_Information supplied_

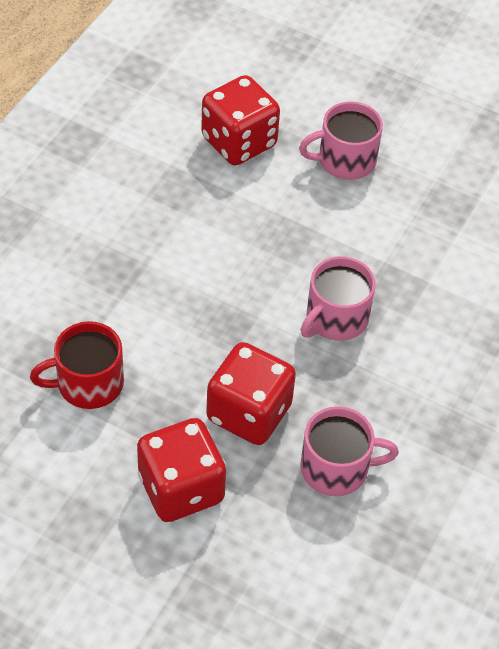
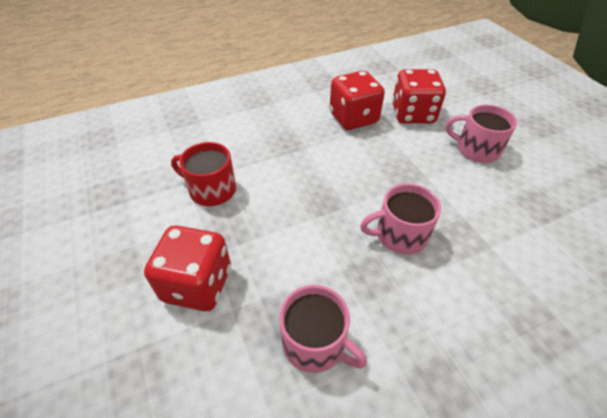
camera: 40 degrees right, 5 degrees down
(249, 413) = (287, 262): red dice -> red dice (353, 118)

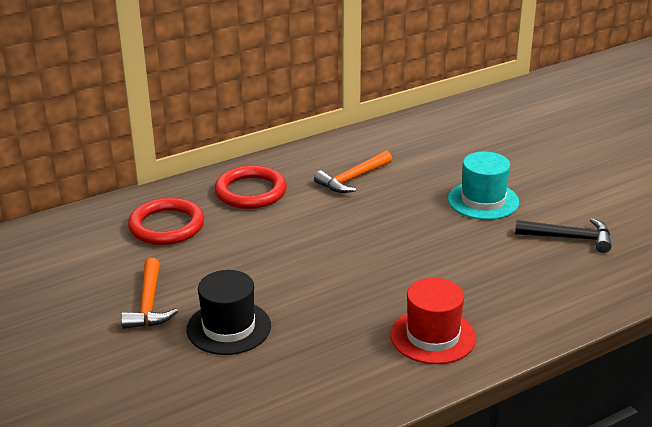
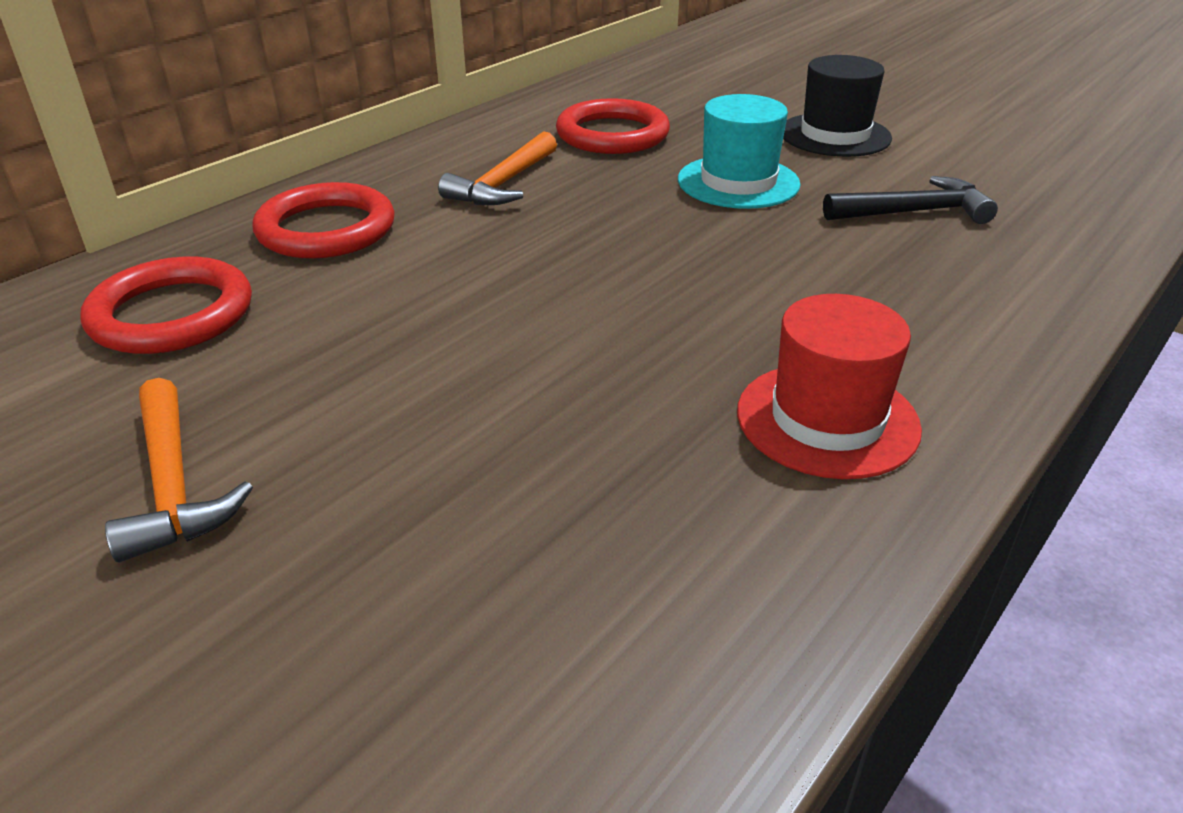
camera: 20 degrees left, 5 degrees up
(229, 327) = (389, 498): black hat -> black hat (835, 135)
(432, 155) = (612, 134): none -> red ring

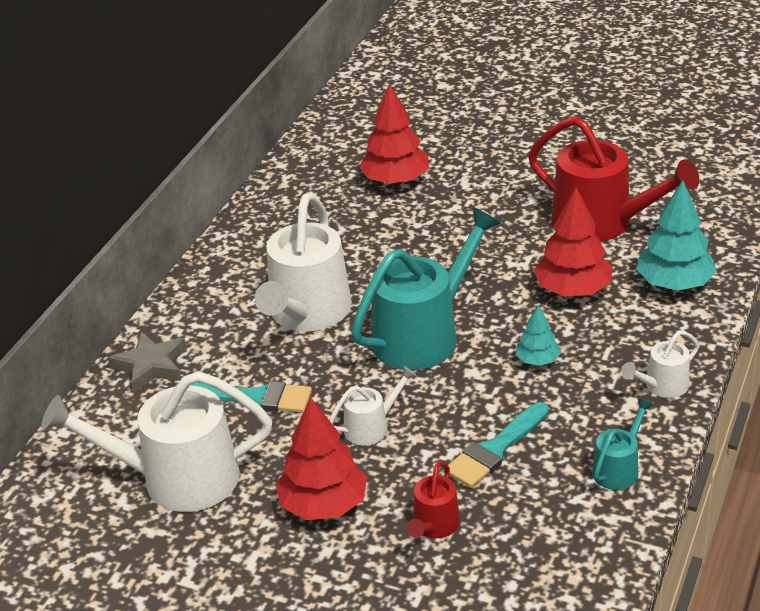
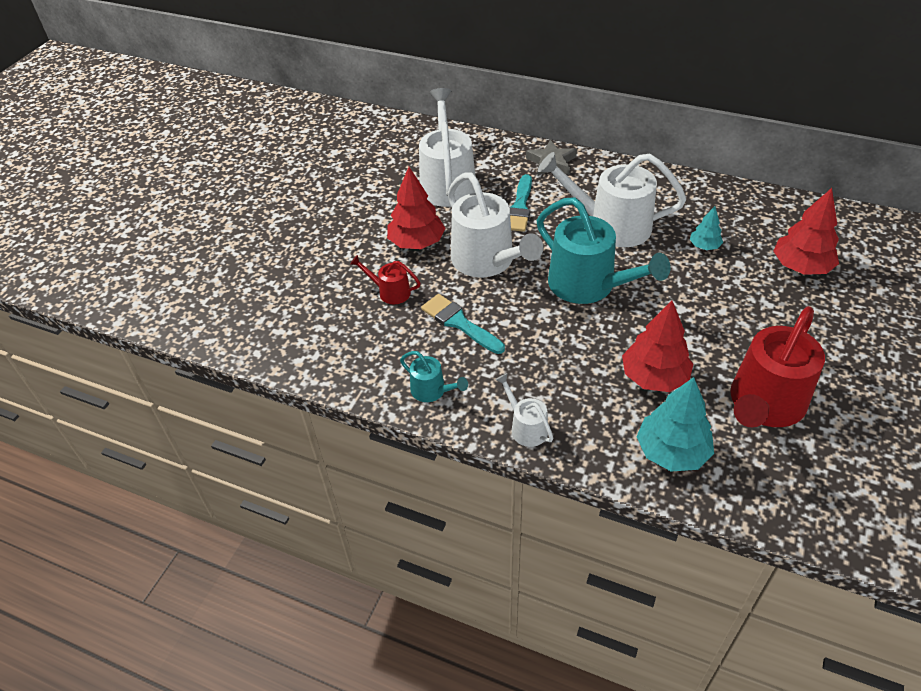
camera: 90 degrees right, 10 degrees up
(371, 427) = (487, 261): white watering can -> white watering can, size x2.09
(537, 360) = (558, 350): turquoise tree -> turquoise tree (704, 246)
* * *
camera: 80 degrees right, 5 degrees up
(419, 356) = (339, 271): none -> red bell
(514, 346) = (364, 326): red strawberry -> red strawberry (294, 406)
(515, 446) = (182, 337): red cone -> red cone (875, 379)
==
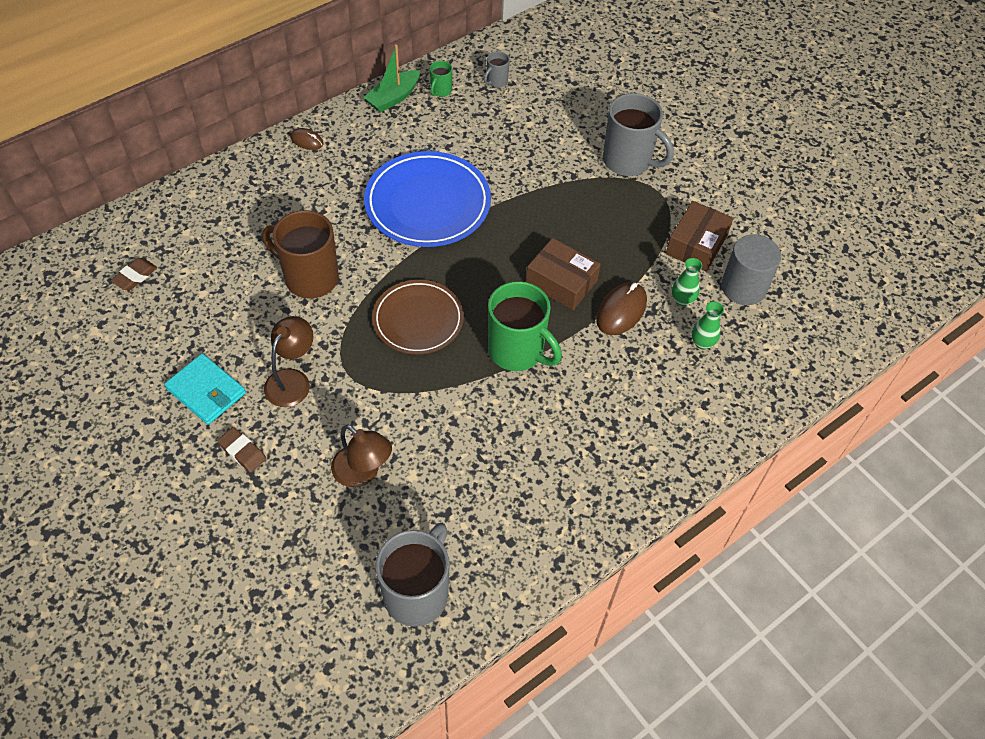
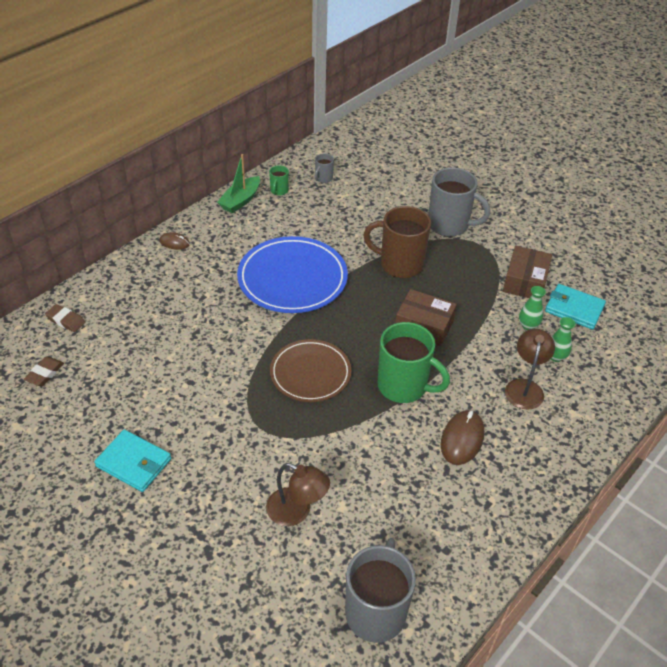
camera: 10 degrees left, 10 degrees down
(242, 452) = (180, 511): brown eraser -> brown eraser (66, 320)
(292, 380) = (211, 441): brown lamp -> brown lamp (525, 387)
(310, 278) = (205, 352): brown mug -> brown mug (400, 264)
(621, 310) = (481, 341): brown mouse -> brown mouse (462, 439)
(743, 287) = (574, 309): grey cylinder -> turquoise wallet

_Prompt_
Look through the records and gather each line with the word "degrees".

_Result for this exercise_
camera: 40 degrees right, 5 degrees down
camera: 20 degrees left, 5 degrees up
camera: 90 degrees right, 10 degrees up
camera: 80 degrees right, 5 degrees up
camera: 10 degrees left, 10 degrees down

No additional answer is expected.